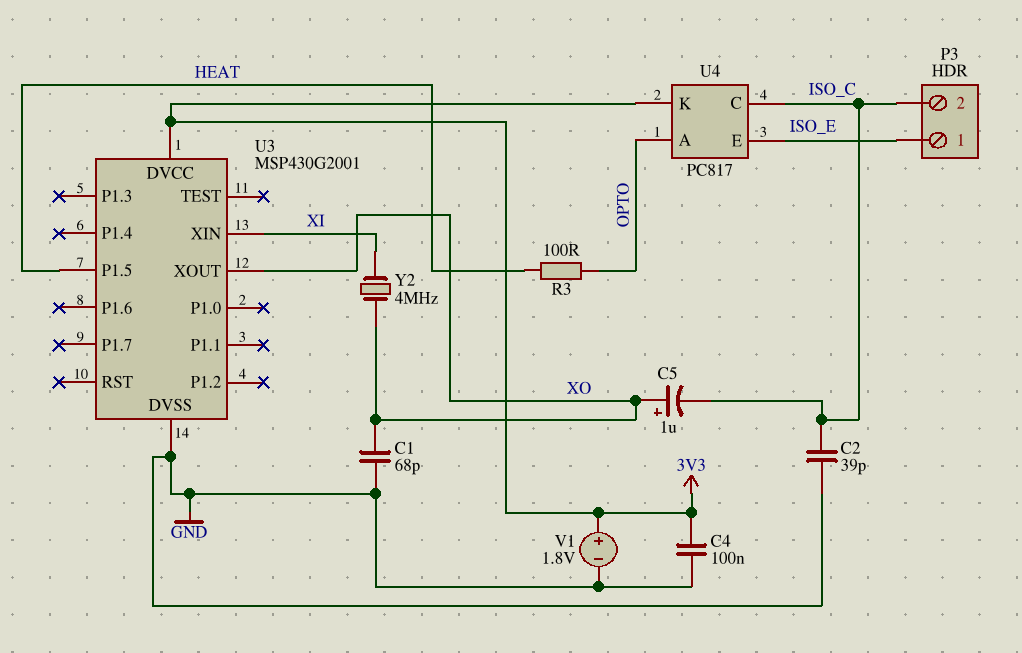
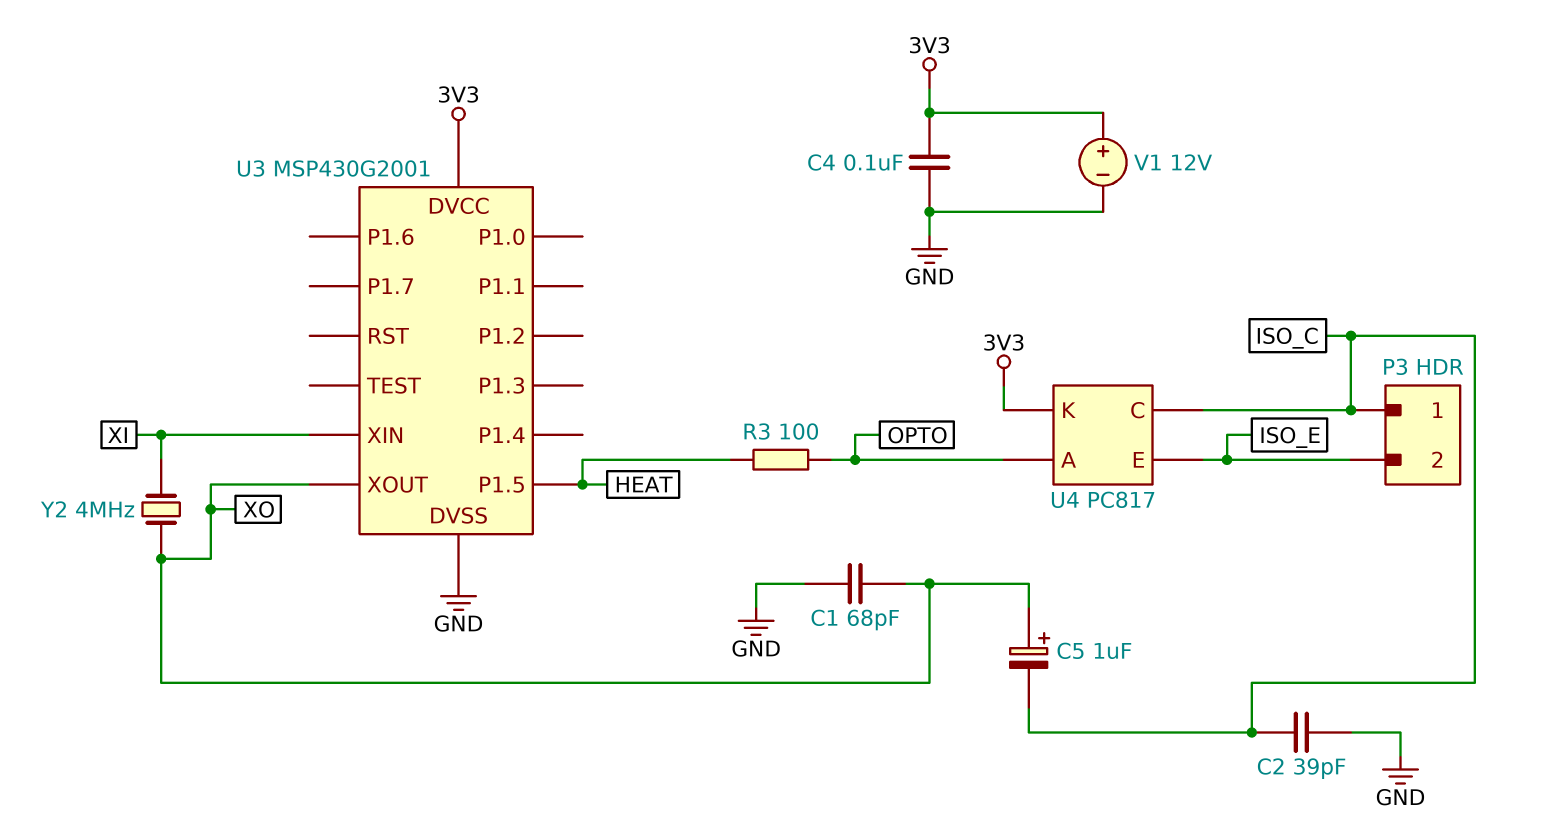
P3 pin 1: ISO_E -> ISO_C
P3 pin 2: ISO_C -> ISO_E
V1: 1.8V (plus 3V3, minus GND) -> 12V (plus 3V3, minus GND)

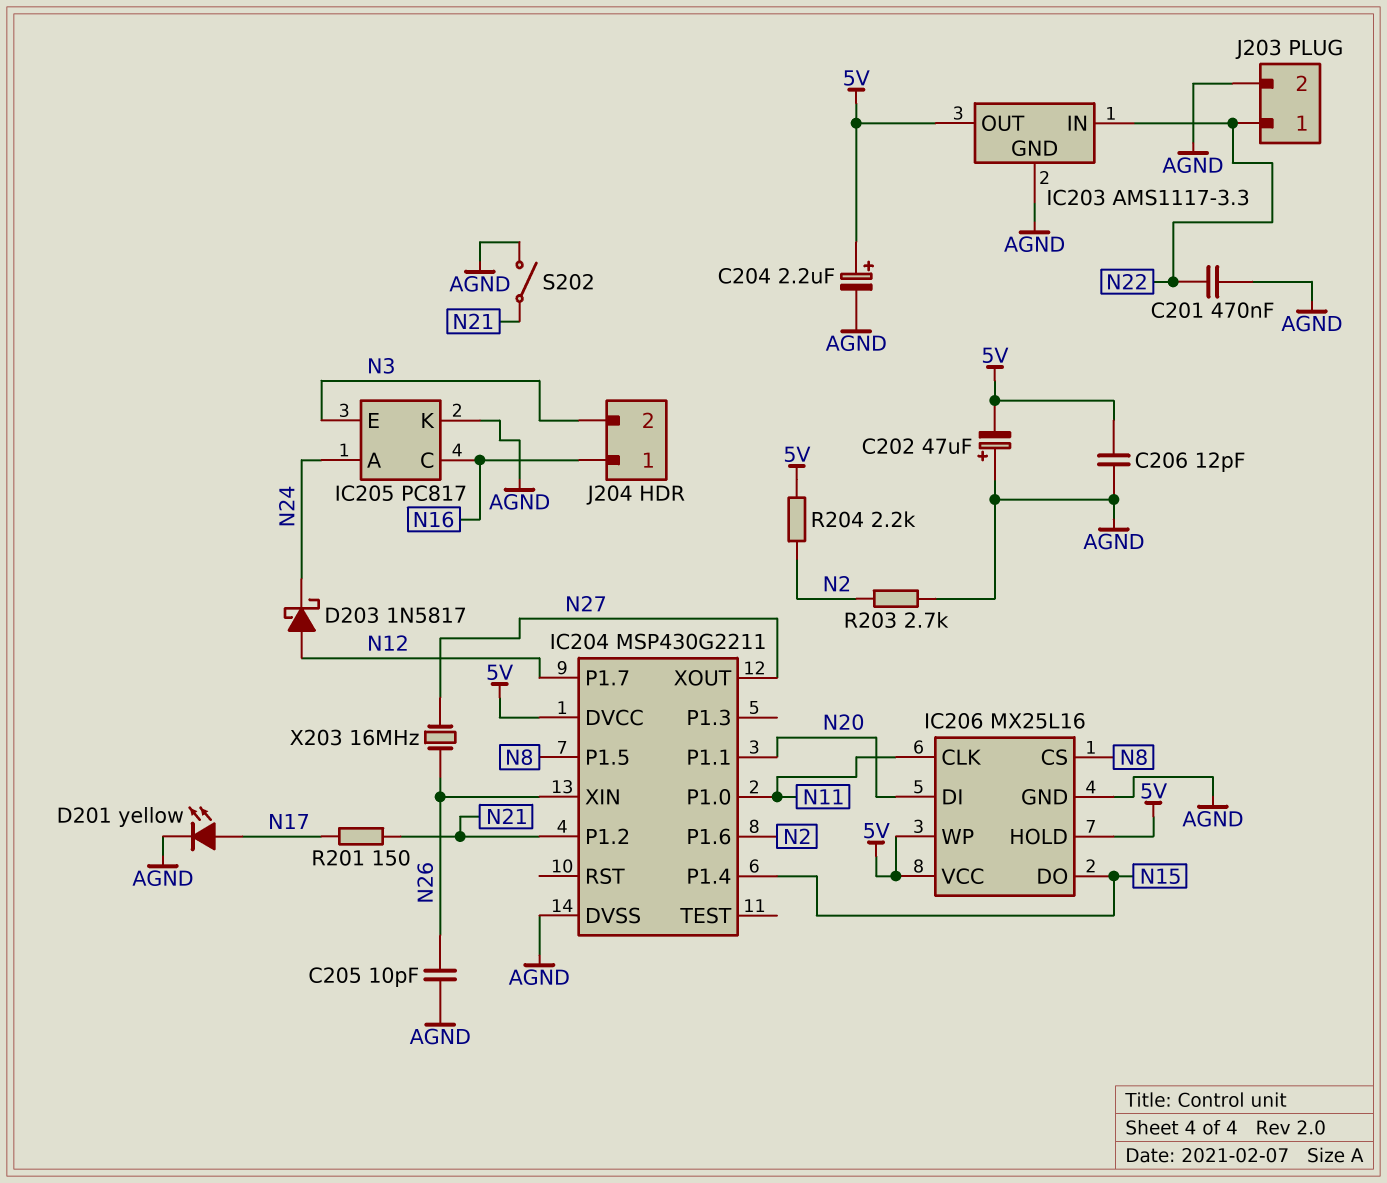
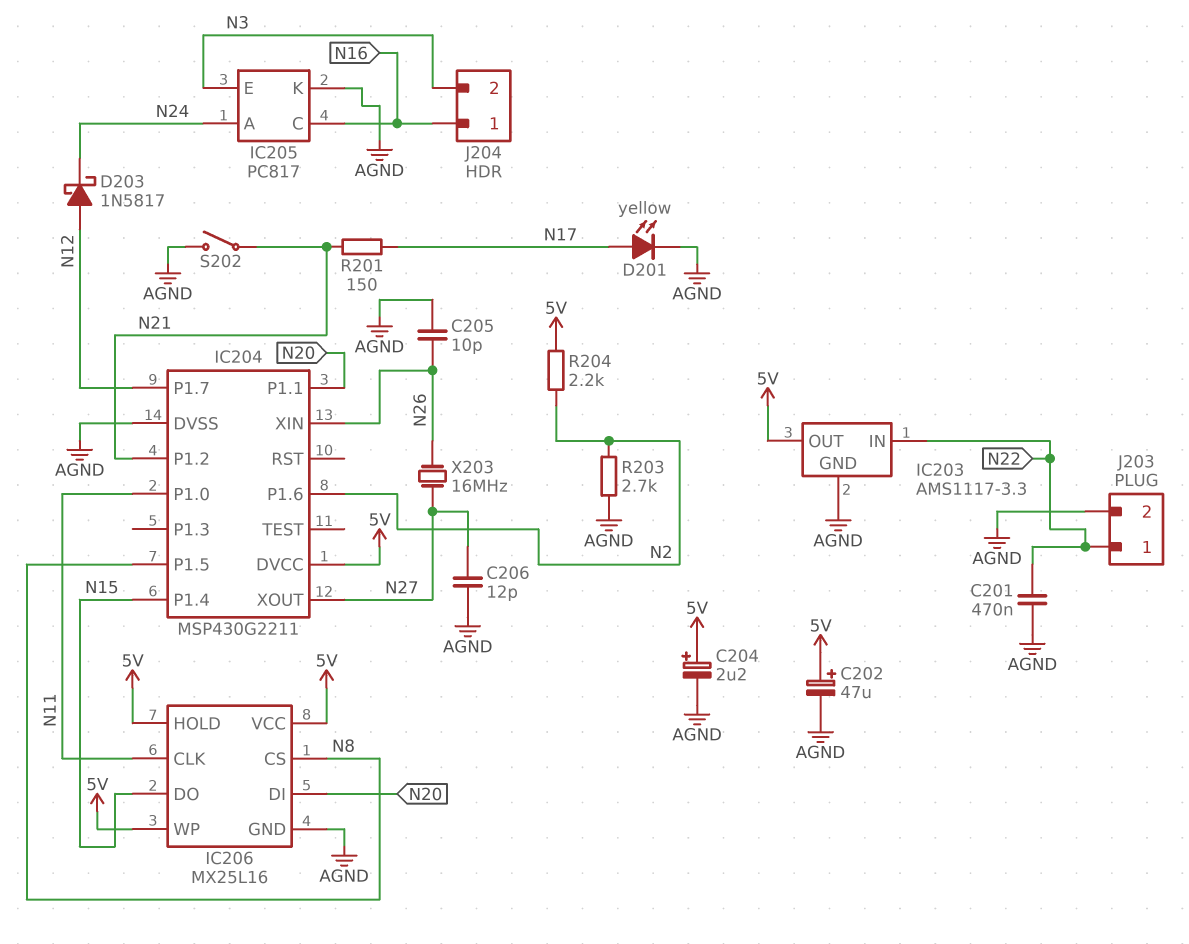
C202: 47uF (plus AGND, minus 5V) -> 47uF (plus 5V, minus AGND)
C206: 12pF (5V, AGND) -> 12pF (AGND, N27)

#### WHAT IS REQUIRED:
Print every record exactly without the images.

#### RESPONSE BELOW:
P3 pin 1: ISO_E -> ISO_C
P3 pin 2: ISO_C -> ISO_E
V1: 1.8V (plus 3V3, minus GND) -> 12V (plus 3V3, minus GND)

C202: 47uF (plus AGND, minus 5V) -> 47uF (plus 5V, minus AGND)
C206: 12pF (5V, AGND) -> 12pF (AGND, N27)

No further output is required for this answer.